* **Required work**
Set down all of the data exactly as it appears.

* **Before-and-after object listings**
== Segment start ==
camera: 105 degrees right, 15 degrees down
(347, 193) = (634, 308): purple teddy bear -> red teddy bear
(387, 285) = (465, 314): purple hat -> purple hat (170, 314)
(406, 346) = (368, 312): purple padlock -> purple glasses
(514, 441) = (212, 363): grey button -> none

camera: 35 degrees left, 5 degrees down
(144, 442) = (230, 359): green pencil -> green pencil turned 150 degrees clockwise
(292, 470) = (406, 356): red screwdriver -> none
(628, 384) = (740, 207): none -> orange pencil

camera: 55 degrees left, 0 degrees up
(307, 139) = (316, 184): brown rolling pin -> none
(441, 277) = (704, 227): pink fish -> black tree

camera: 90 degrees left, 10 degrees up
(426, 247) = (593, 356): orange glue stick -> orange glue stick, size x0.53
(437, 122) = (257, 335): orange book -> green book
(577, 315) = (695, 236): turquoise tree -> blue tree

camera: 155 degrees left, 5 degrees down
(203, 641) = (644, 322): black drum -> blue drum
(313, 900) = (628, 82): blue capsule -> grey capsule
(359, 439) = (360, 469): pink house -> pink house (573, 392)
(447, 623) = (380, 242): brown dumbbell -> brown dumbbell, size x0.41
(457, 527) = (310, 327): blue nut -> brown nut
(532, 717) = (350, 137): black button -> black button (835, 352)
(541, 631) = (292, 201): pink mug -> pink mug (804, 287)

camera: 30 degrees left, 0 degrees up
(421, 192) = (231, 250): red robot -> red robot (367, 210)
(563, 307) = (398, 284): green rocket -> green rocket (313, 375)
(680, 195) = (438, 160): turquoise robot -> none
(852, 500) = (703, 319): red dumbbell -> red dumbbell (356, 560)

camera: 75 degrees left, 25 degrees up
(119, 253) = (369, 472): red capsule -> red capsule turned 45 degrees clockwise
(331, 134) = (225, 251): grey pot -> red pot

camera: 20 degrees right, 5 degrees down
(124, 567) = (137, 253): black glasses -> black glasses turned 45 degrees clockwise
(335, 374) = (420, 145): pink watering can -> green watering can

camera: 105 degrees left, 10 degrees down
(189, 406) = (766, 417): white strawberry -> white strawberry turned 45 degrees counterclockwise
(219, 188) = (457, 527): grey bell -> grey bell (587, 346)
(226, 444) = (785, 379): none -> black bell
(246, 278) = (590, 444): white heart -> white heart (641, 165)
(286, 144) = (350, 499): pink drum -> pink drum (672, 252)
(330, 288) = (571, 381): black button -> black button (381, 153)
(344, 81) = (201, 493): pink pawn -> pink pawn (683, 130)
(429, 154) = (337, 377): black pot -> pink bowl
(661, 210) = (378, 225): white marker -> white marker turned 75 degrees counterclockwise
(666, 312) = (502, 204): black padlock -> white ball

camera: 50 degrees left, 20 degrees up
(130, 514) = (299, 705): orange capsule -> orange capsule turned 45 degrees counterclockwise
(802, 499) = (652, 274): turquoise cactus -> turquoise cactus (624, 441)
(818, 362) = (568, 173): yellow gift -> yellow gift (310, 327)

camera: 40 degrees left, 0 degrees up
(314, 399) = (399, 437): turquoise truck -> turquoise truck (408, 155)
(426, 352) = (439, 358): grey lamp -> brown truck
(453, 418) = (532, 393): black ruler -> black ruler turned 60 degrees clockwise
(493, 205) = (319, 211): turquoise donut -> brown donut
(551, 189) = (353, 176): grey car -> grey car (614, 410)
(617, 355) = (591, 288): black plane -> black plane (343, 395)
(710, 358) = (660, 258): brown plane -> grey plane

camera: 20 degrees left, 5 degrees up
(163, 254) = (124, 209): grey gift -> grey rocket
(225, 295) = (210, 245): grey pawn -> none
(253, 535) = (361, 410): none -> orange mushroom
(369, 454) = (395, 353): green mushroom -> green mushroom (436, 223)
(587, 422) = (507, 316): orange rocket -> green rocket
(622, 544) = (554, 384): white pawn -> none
== Segment end ==
* **Response below**
camera: 105 degrees right, 15 degrees down
(347, 193) = (634, 308): purple teddy bear -> red teddy bear
(387, 285) = (465, 314): purple hat -> purple hat (170, 314)
(406, 346) = (368, 312): purple padlock -> purple glasses
(514, 441) = (212, 363): grey button -> none

camera: 35 degrees left, 5 degrees down
(144, 442) = (230, 359): green pencil -> green pencil turned 150 degrees clockwise
(292, 470) = (406, 356): red screwdriver -> none
(628, 384) = (740, 207): none -> orange pencil

camera: 55 degrees left, 0 degrees up
(307, 139) = (316, 184): brown rolling pin -> none
(441, 277) = (704, 227): pink fish -> black tree

camera: 90 degrees left, 10 degrees up
(426, 247) = (593, 356): orange glue stick -> orange glue stick, size x0.53
(437, 122) = (257, 335): orange book -> green book
(577, 315) = (695, 236): turquoise tree -> blue tree

camera: 155 degrees left, 5 degrees down
(203, 641) = (644, 322): black drum -> blue drum
(313, 900) = (628, 82): blue capsule -> grey capsule
(359, 439) = (360, 469): pink house -> pink house (573, 392)
(447, 623) = (380, 242): brown dumbbell -> brown dumbbell, size x0.41
(457, 527) = (310, 327): blue nut -> brown nut
(532, 717) = (350, 137): black button -> black button (835, 352)
(541, 631) = (292, 201): pink mug -> pink mug (804, 287)

camera: 30 degrees left, 0 degrees up
(421, 192) = (231, 250): red robot -> red robot (367, 210)
(563, 307) = (398, 284): green rocket -> green rocket (313, 375)
(680, 195) = (438, 160): turquoise robot -> none
(852, 500) = (703, 319): red dumbbell -> red dumbbell (356, 560)

camera: 75 degrees left, 25 degrees up
(119, 253) = (369, 472): red capsule -> red capsule turned 45 degrees clockwise
(331, 134) = (225, 251): grey pot -> red pot

camera: 20 degrees right, 5 degrees down
(124, 567) = (137, 253): black glasses -> black glasses turned 45 degrees clockwise
(335, 374) = (420, 145): pink watering can -> green watering can

camera: 105 degrees left, 10 degrees down
(189, 406) = (766, 417): white strawberry -> white strawberry turned 45 degrees counterclockwise
(219, 188) = (457, 527): grey bell -> grey bell (587, 346)
(226, 444) = (785, 379): none -> black bell
(246, 278) = (590, 444): white heart -> white heart (641, 165)
(286, 144) = (350, 499): pink drum -> pink drum (672, 252)
(330, 288) = (571, 381): black button -> black button (381, 153)
(344, 81) = (201, 493): pink pawn -> pink pawn (683, 130)
(429, 154) = (337, 377): black pot -> pink bowl
(661, 210) = (378, 225): white marker -> white marker turned 75 degrees counterclockwise
(666, 312) = (502, 204): black padlock -> white ball

camera: 50 degrees left, 20 degrees up
(130, 514) = (299, 705): orange capsule -> orange capsule turned 45 degrees counterclockwise
(802, 499) = (652, 274): turquoise cactus -> turquoise cactus (624, 441)
(818, 362) = (568, 173): yellow gift -> yellow gift (310, 327)

camera: 40 degrees left, 0 degrees up
(314, 399) = (399, 437): turquoise truck -> turquoise truck (408, 155)
(426, 352) = (439, 358): grey lamp -> brown truck
(453, 418) = (532, 393): black ruler -> black ruler turned 60 degrees clockwise
(493, 205) = (319, 211): turquoise donut -> brown donut
(551, 189) = (353, 176): grey car -> grey car (614, 410)
(617, 355) = (591, 288): black plane -> black plane (343, 395)
(710, 358) = (660, 258): brown plane -> grey plane

camera: 20 degrees left, 5 degrees up
(163, 254) = (124, 209): grey gift -> grey rocket
(225, 295) = (210, 245): grey pawn -> none
(253, 535) = (361, 410): none -> orange mushroom
(369, 454) = (395, 353): green mushroom -> green mushroom (436, 223)
(587, 422) = (507, 316): orange rocket -> green rocket
(622, 544) = (554, 384): white pawn -> none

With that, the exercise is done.